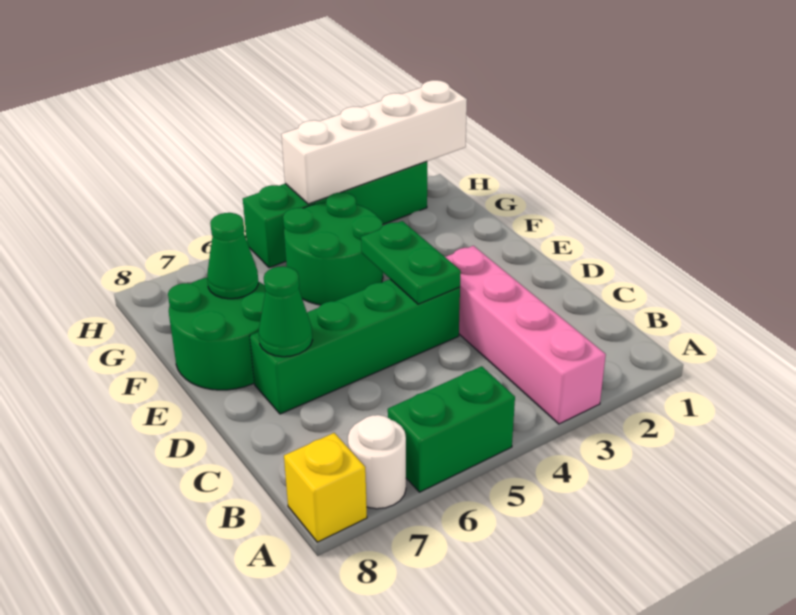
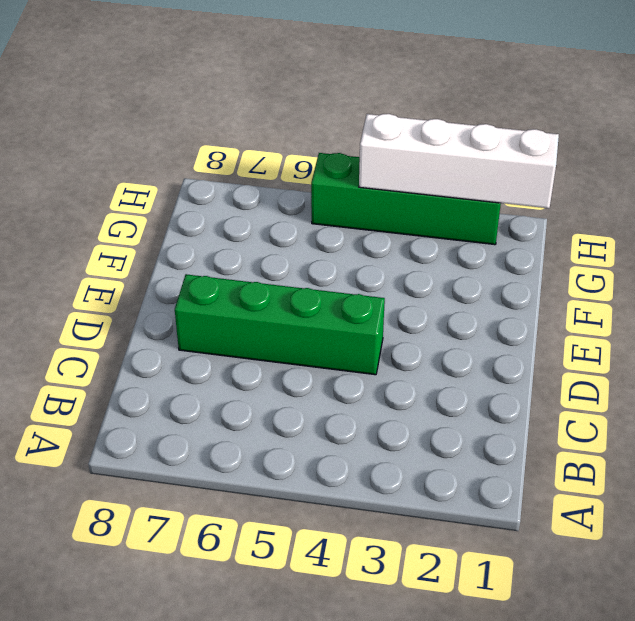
none -> pink 1x4 brick [445,246,606,424]
none -> green 1x2 brick [388,366,515,492]
none -> white 1x1 round brick [348,415,406,509]

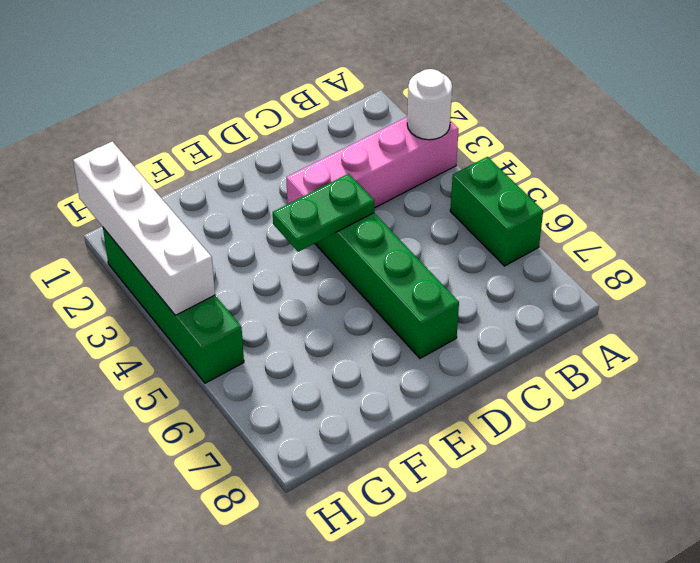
white 1x1 round brick [407,69,452,140] -> white 1x1 round brick moved to [348,415,406,509]
none -> yellow 1x1 brick [284,433,367,542]
none -> green 2x2 round brick [168,278,265,390]
none -> green 2x2 round brick [283,192,383,305]

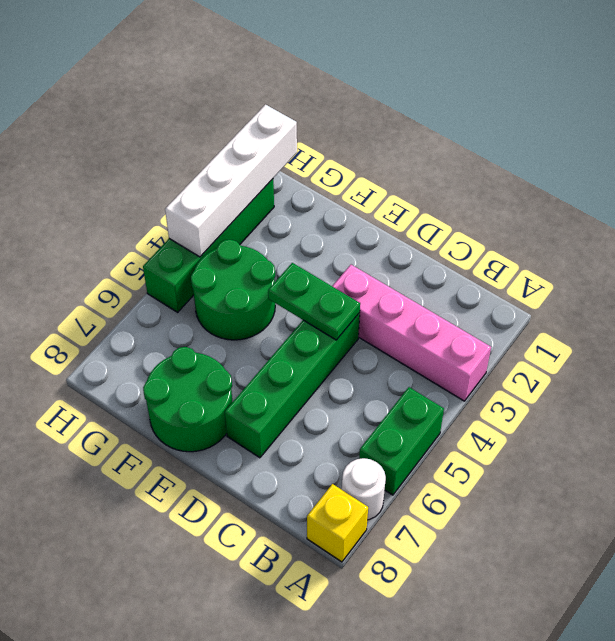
none -> green 1x1 cone [259,266,312,357]
none -> green 1x1 cone [207,213,258,299]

Try it: If a line of the data above contains "green", copy it out.

Your response:
none -> green 1x2 brick [388,366,515,492]
none -> green 2x2 round brick [168,278,265,390]
none -> green 2x2 round brick [283,192,383,305]
none -> green 1x1 cone [259,266,312,357]
none -> green 1x1 cone [207,213,258,299]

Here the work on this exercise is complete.